____ DATA EXTRACT

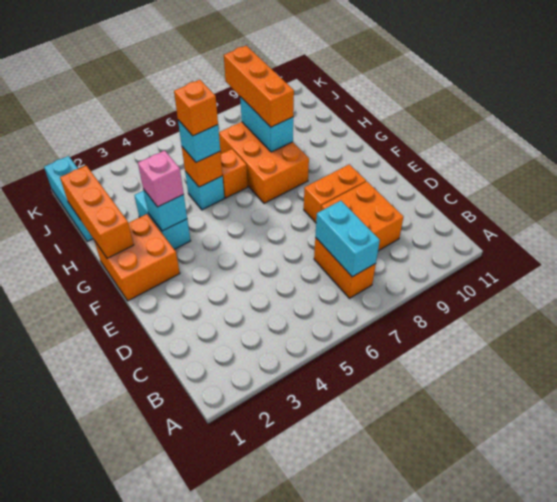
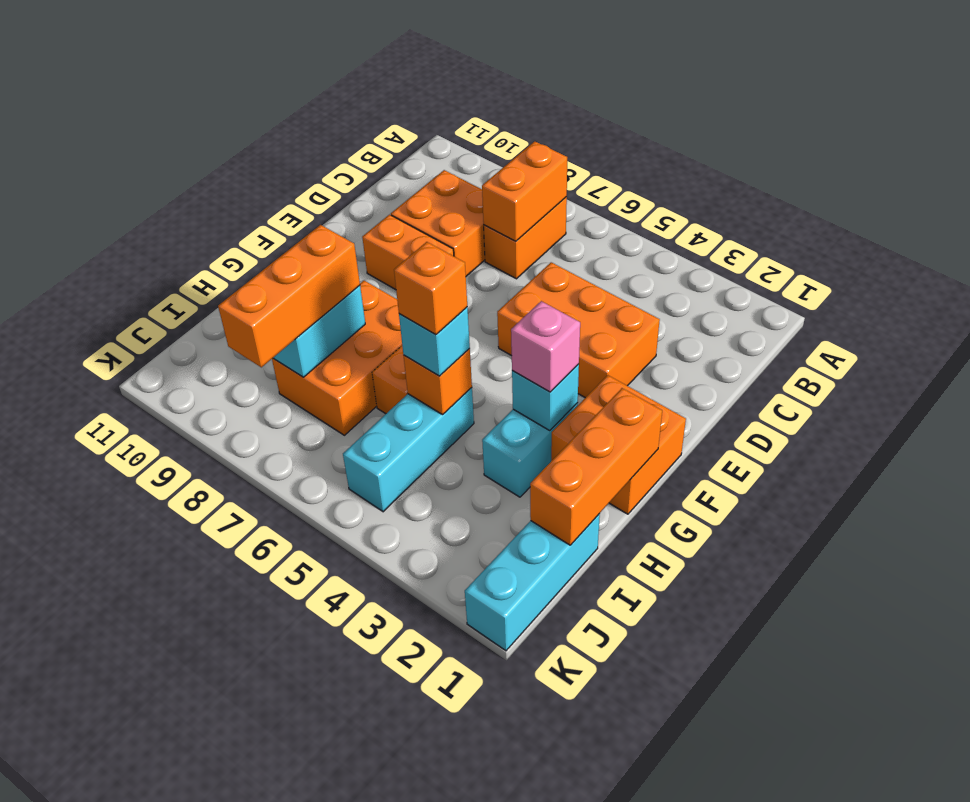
cyan brick B7:C7 level 2 -> orange brick B7:C7 level 2
none -> orange brick D3:E5 level 1
cyan brick H5 level 1 -> cyan brick H5:J5 level 1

________

TASK PROMPT: In transcribing the lines above, omit the images and keep all else exact.

YOUR SOLUTION:
cyan brick B7:C7 level 2 -> orange brick B7:C7 level 2
none -> orange brick D3:E5 level 1
cyan brick H5 level 1 -> cyan brick H5:J5 level 1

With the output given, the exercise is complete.